===== GIVEN DATA

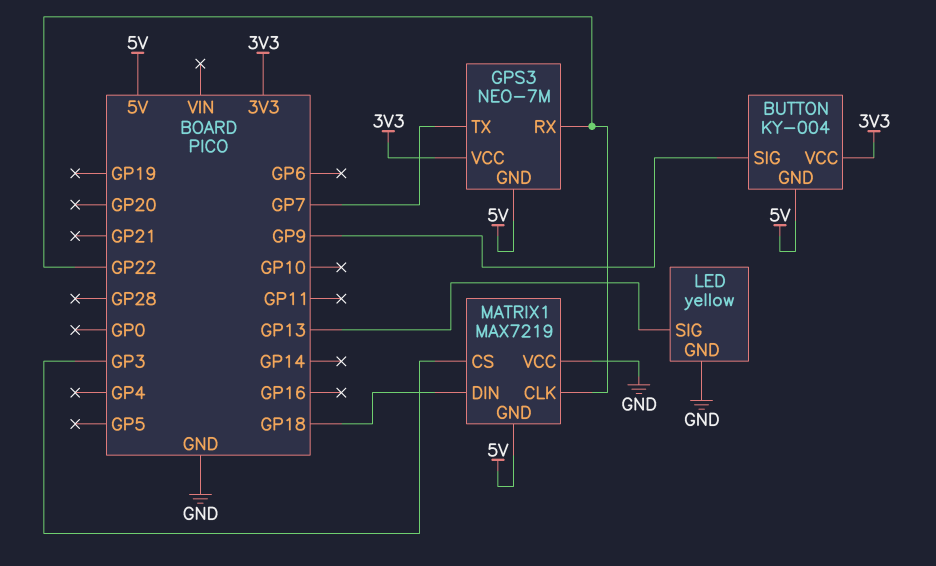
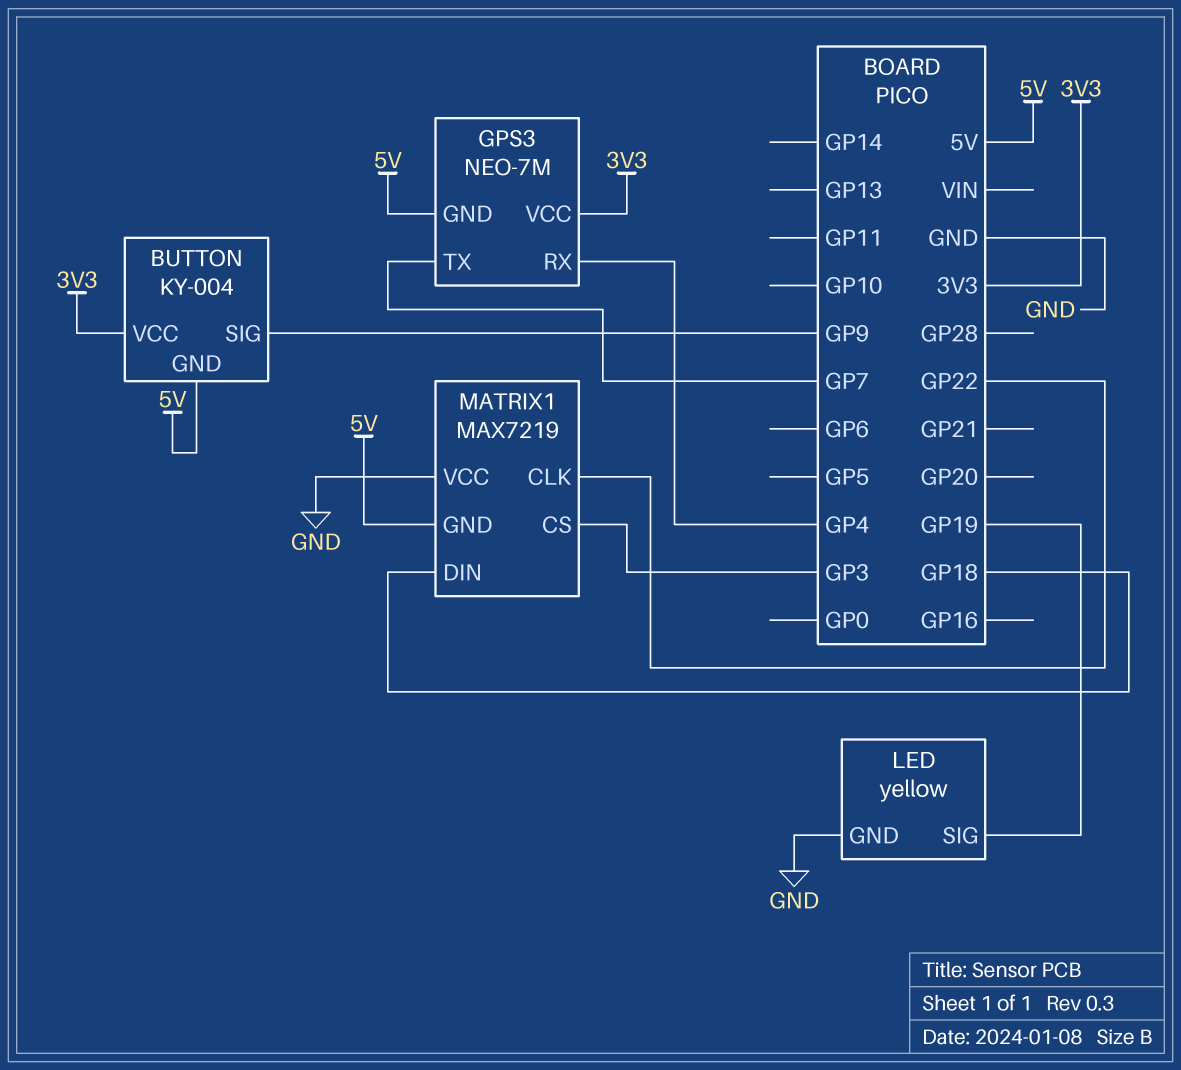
GPS3 pin RX: GP22 -> GP4
LED pin SIG: GP13 -> GP19

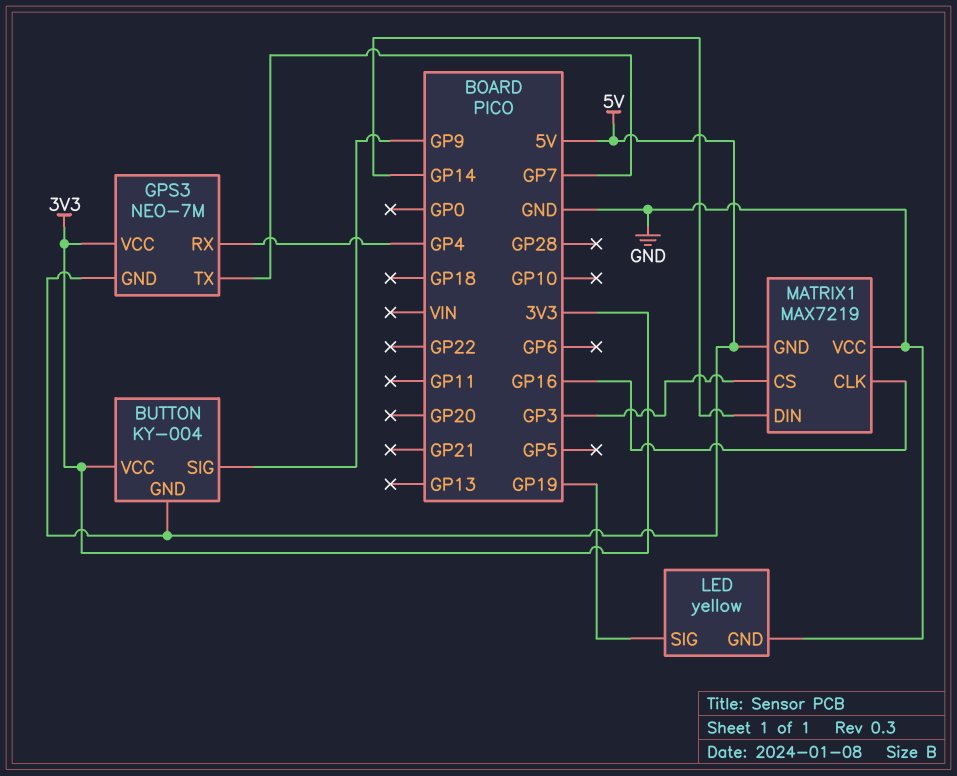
MATRIX1 pin CLK: GP22 -> GP16
MATRIX1 pin DIN: GP18 -> GP14

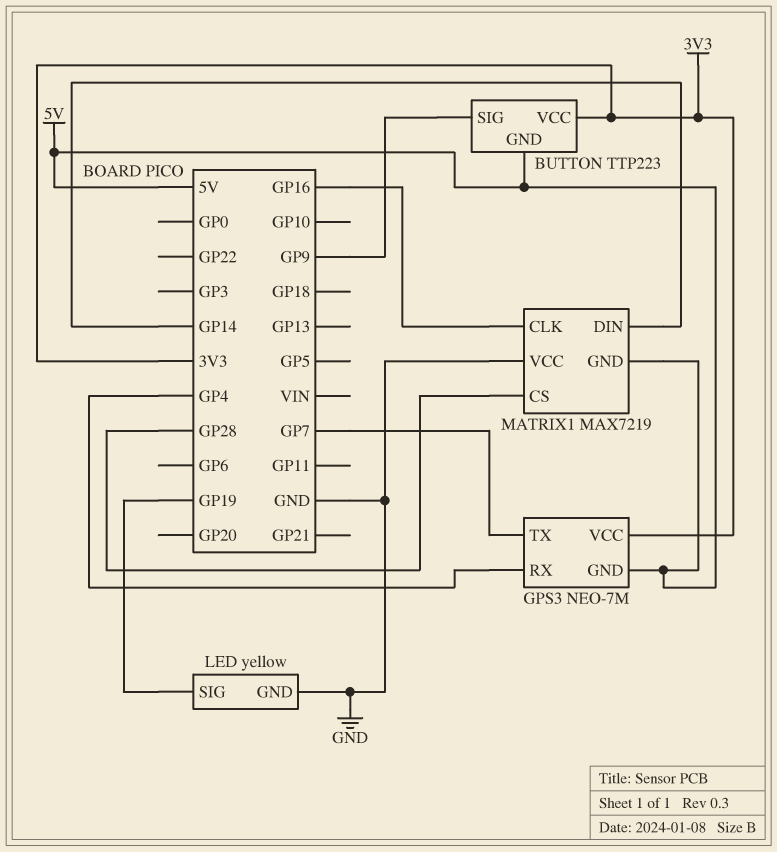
BUTTON: KY-004 -> TTP223
MATRIX1 pin CS: GP3 -> GP28

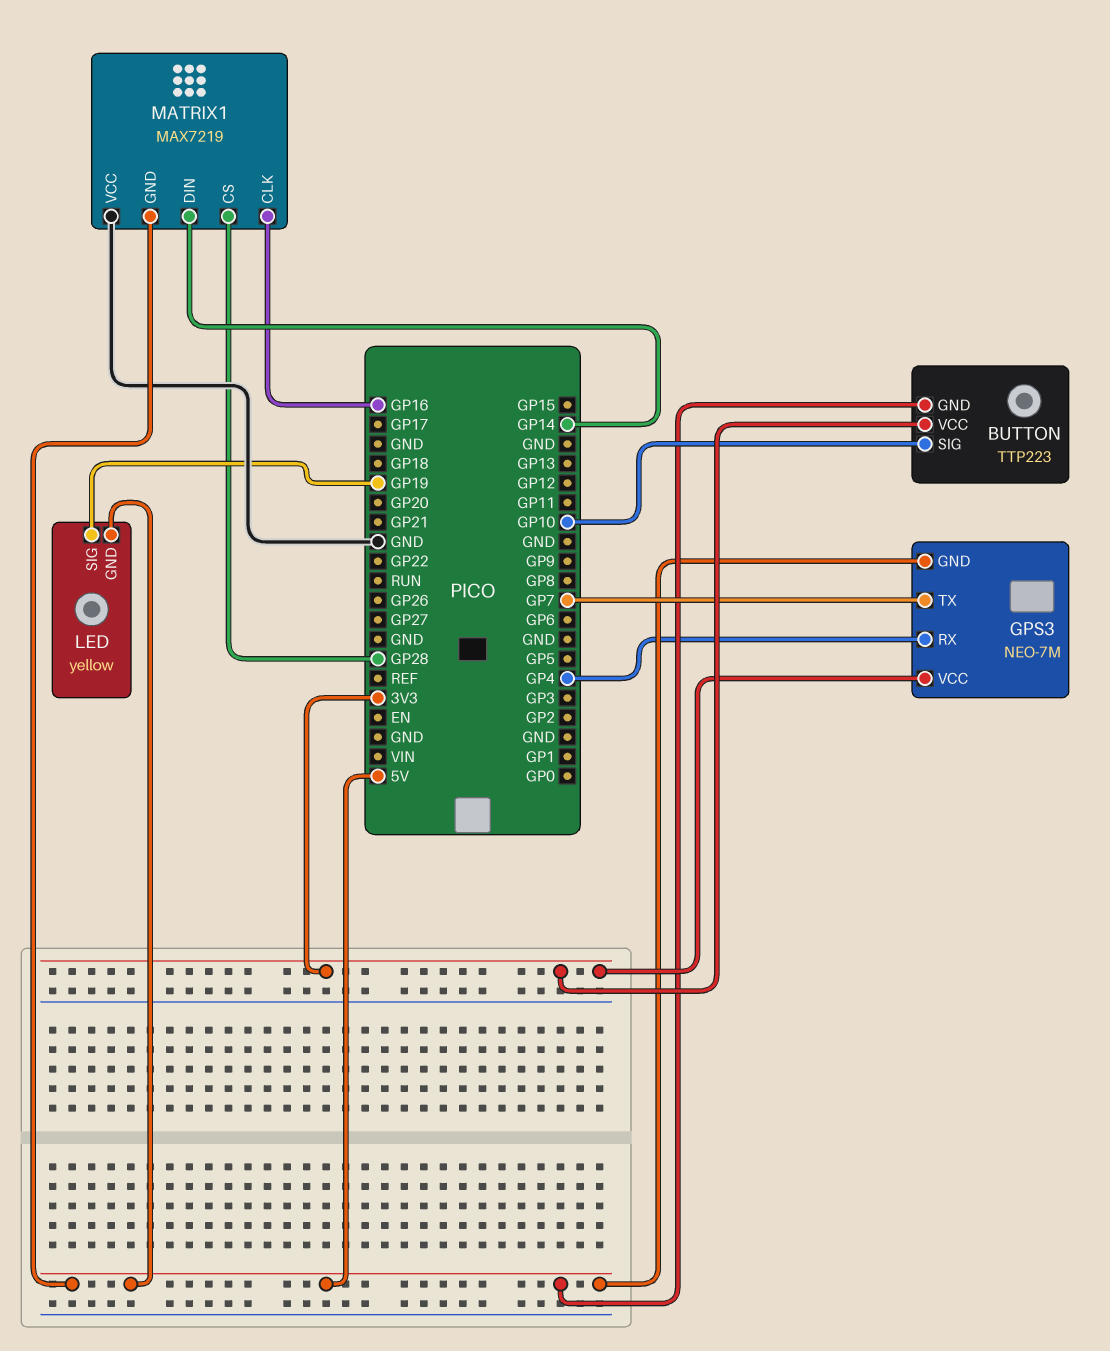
BUTTON pin SIG: GP9 -> GP10
LED pin GND: GND -> 5V

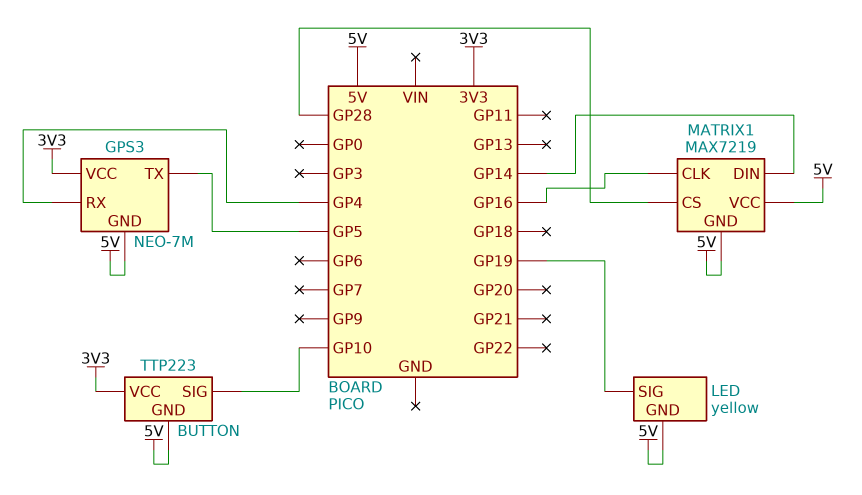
GPS3 pin TX: GP7 -> GP5
MATRIX1 pin VCC: GND -> 5V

==========

*WHAT THE TASK REQUIRES*:
Once the line holding "MATRIX1 pin CS: GP3 -> GP28" is found, set down that line and every line after it, exactly, through the last line of the records above, omitting pictures.

*TASK SOLUTION*:
MATRIX1 pin CS: GP3 -> GP28

BUTTON pin SIG: GP9 -> GP10
LED pin GND: GND -> 5V

GPS3 pin TX: GP7 -> GP5
MATRIX1 pin VCC: GND -> 5V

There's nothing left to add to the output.